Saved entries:
-*-
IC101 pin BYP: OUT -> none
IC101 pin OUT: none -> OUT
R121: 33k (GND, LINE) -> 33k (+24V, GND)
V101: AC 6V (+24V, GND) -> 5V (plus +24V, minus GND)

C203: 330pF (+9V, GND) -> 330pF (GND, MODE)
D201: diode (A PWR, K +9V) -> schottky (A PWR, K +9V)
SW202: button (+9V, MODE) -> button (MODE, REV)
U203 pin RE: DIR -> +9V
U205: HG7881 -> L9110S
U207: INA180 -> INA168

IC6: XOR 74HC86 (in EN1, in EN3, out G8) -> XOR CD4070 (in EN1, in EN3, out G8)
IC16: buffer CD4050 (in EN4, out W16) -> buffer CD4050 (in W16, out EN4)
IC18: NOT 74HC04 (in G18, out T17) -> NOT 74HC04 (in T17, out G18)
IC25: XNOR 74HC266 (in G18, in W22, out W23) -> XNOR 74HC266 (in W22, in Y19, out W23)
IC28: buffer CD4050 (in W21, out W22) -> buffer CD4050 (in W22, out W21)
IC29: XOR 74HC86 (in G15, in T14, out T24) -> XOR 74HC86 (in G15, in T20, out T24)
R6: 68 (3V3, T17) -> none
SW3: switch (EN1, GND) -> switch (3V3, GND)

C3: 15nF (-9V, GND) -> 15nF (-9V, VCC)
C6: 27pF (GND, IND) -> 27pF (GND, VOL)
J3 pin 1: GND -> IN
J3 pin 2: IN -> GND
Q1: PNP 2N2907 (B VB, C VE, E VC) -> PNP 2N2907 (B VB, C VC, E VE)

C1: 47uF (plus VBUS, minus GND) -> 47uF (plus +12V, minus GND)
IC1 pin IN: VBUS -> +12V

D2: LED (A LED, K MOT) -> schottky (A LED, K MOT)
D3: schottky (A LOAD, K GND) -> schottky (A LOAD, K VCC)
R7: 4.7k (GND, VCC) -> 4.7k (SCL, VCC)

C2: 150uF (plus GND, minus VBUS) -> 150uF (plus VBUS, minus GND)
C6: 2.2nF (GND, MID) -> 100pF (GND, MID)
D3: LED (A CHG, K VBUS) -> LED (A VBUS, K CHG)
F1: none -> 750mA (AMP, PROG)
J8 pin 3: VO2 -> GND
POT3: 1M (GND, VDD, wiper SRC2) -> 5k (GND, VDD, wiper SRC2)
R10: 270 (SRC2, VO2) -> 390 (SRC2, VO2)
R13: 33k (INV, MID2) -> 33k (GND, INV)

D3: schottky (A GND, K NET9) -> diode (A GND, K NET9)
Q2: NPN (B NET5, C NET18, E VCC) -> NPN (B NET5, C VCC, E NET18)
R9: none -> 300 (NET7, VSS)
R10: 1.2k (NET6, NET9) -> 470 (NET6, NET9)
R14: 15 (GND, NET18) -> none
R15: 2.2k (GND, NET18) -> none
-*-
■ EXERCISE AIM ■
Give back exactly the lines above starting at the line where "R121: 33k (GND, LINE) -> 33k (+24V, GND)" appears and ending at the line where "IC16: buffer CD4050" appears, both included, with no other lines.

■ RESULT ■
R121: 33k (GND, LINE) -> 33k (+24V, GND)
V101: AC 6V (+24V, GND) -> 5V (plus +24V, minus GND)

C203: 330pF (+9V, GND) -> 330pF (GND, MODE)
D201: diode (A PWR, K +9V) -> schottky (A PWR, K +9V)
SW202: button (+9V, MODE) -> button (MODE, REV)
U203 pin RE: DIR -> +9V
U205: HG7881 -> L9110S
U207: INA180 -> INA168

IC6: XOR 74HC86 (in EN1, in EN3, out G8) -> XOR CD4070 (in EN1, in EN3, out G8)
IC16: buffer CD4050 (in EN4, out W16) -> buffer CD4050 (in W16, out EN4)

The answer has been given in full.